──────── Supplied material
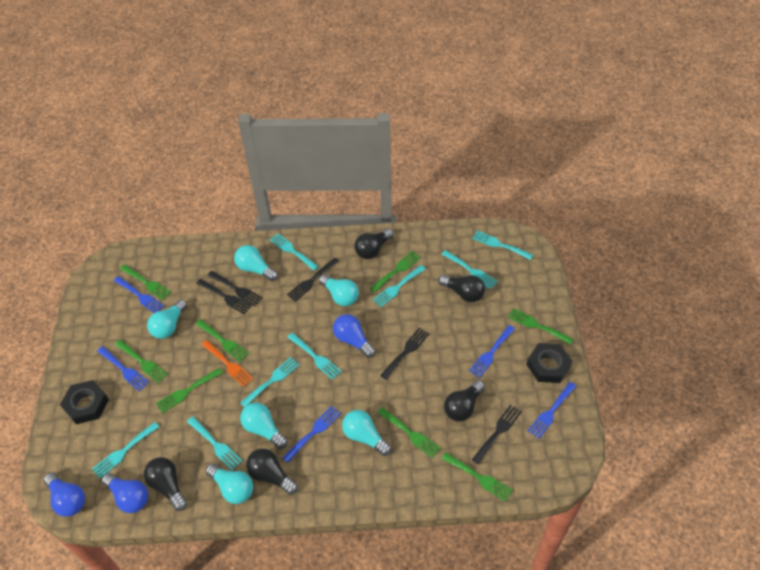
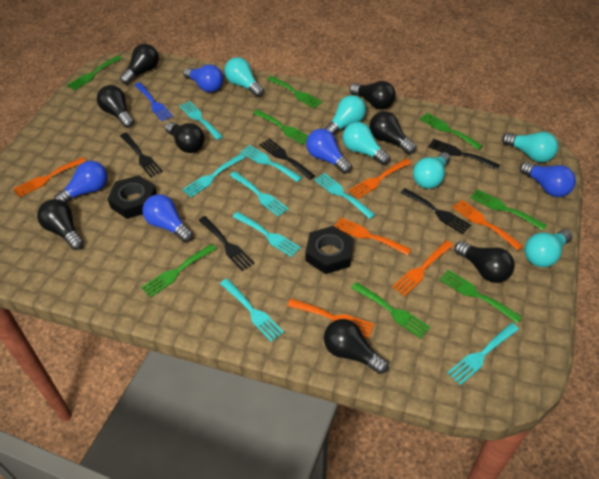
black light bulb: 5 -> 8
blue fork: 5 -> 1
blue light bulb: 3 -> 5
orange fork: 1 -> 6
────────────────
### Brief
Each line holding "bulb" should be copied from the material above.

### Response
black light bulb: 5 -> 8
blue light bulb: 3 -> 5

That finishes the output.